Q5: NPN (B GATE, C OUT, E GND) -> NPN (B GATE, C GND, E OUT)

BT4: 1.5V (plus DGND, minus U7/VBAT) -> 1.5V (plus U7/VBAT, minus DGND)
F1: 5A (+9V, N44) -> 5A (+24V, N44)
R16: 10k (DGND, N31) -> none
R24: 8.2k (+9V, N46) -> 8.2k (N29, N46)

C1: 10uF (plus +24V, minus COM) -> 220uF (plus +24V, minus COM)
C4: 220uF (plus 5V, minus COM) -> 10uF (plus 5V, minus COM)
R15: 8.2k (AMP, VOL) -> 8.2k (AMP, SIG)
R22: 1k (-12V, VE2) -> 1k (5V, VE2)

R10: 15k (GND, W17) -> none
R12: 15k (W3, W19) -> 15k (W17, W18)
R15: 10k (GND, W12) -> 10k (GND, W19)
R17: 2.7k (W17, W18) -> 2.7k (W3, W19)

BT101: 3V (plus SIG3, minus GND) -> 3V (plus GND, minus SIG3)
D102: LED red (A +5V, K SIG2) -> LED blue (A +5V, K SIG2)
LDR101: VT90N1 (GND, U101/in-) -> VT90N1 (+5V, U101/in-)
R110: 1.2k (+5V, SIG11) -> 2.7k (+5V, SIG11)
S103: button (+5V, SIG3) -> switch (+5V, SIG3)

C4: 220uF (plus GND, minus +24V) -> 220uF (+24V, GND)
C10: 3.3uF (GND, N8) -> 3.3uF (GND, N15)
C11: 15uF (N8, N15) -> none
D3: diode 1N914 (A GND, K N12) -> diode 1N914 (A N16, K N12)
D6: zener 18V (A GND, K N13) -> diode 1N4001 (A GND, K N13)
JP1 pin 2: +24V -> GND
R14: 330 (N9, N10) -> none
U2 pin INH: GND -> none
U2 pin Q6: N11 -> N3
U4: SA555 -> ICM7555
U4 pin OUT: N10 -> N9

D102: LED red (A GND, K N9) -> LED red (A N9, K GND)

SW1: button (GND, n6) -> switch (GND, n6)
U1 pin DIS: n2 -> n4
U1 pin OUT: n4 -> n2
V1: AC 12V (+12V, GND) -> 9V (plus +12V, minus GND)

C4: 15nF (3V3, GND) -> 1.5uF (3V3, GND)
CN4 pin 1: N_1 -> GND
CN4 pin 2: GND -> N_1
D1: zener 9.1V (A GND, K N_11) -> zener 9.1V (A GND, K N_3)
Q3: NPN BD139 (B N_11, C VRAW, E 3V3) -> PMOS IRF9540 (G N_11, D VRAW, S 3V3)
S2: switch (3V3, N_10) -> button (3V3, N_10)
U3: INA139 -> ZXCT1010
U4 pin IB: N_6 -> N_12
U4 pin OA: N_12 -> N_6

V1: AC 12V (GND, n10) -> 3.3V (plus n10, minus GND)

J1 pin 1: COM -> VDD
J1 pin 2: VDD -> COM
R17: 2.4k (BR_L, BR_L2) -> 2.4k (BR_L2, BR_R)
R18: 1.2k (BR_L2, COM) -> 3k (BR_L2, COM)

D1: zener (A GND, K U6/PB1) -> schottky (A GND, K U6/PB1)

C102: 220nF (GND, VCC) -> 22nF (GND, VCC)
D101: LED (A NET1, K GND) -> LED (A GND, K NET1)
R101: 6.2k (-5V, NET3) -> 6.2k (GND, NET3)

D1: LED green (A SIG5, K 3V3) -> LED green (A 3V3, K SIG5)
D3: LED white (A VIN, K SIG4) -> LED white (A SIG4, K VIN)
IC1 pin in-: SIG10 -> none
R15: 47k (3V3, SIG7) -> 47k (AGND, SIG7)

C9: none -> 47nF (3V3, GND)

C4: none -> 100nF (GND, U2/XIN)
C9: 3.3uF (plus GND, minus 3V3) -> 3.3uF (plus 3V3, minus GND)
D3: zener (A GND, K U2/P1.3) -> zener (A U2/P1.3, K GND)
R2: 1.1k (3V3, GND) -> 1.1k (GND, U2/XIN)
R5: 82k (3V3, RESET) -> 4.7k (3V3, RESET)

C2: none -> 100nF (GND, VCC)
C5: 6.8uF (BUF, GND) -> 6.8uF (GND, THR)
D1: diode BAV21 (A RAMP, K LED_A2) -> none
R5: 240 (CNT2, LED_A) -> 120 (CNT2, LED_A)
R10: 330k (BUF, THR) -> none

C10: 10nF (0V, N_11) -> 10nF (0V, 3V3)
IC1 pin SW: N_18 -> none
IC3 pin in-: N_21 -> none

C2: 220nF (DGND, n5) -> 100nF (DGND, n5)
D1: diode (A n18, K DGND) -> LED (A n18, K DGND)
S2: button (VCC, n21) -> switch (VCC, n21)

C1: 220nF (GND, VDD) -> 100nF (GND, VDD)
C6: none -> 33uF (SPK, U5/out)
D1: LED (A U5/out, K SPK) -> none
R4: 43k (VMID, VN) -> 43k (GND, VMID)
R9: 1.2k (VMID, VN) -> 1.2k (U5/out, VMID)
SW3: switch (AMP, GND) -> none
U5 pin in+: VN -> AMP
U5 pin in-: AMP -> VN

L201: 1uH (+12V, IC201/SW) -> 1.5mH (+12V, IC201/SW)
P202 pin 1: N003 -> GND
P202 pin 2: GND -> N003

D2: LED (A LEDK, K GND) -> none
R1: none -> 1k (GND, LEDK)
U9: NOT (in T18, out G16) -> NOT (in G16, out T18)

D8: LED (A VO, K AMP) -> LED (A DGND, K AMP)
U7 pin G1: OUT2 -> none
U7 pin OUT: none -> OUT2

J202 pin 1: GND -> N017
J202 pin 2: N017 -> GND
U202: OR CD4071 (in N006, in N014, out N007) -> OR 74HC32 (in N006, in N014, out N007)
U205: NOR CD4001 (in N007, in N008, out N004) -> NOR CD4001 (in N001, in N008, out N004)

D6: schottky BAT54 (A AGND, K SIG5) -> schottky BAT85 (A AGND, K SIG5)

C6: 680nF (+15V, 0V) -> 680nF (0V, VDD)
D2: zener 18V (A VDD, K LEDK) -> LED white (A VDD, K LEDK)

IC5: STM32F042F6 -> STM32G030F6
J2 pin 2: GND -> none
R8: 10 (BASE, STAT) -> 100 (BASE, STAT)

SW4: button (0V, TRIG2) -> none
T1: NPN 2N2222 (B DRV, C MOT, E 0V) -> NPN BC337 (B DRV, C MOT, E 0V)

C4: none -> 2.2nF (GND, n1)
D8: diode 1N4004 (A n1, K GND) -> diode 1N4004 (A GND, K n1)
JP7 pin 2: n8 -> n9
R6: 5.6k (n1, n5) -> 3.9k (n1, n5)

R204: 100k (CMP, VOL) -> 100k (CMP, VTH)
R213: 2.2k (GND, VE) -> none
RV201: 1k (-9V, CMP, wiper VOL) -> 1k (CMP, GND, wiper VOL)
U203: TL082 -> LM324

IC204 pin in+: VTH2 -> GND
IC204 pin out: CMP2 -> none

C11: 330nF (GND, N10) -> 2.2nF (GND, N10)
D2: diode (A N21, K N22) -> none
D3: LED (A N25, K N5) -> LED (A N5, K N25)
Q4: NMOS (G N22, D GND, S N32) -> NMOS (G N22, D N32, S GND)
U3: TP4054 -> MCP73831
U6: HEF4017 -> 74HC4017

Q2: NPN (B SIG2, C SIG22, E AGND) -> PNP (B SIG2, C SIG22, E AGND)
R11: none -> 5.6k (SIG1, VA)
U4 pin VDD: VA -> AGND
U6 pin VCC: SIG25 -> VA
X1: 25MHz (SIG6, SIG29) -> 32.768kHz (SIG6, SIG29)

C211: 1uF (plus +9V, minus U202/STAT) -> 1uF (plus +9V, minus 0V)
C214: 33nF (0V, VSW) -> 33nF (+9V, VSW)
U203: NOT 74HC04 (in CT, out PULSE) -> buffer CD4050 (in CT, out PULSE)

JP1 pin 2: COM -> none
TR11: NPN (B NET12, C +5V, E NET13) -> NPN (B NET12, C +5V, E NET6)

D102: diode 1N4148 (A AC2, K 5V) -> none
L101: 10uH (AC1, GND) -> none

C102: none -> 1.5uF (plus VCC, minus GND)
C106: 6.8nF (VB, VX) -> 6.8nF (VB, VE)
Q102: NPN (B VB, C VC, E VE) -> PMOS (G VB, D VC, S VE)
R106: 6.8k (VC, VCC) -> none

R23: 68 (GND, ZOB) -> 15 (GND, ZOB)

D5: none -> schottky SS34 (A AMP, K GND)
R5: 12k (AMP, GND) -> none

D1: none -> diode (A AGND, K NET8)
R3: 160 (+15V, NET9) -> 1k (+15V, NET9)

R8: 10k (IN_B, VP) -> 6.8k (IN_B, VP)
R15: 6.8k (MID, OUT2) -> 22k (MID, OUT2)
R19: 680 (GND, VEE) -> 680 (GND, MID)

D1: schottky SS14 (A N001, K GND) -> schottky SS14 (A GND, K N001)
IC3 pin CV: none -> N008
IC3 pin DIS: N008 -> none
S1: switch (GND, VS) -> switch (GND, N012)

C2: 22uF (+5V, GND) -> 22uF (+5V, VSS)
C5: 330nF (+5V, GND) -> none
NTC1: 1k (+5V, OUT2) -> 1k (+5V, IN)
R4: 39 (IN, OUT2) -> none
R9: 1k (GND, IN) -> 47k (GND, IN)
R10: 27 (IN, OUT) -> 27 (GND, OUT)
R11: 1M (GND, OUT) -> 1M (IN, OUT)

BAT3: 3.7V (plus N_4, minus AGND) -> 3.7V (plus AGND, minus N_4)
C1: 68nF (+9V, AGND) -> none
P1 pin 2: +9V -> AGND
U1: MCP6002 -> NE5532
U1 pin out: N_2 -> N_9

....

In the records, find every line that has the string "zener" and copy it.

## Response to this task
D6: zener 18V (A GND, K N13) -> diode 1N4001 (A GND, K N13)
D1: zener 9.1V (A GND, K N_11) -> zener 9.1V (A GND, K N_3)
D1: zener (A GND, K U6/PB1) -> schottky (A GND, K U6/PB1)
D3: zener (A GND, K U2/P1.3) -> zener (A U2/P1.3, K GND)
D2: zener 18V (A VDD, K LEDK) -> LED white (A VDD, K LEDK)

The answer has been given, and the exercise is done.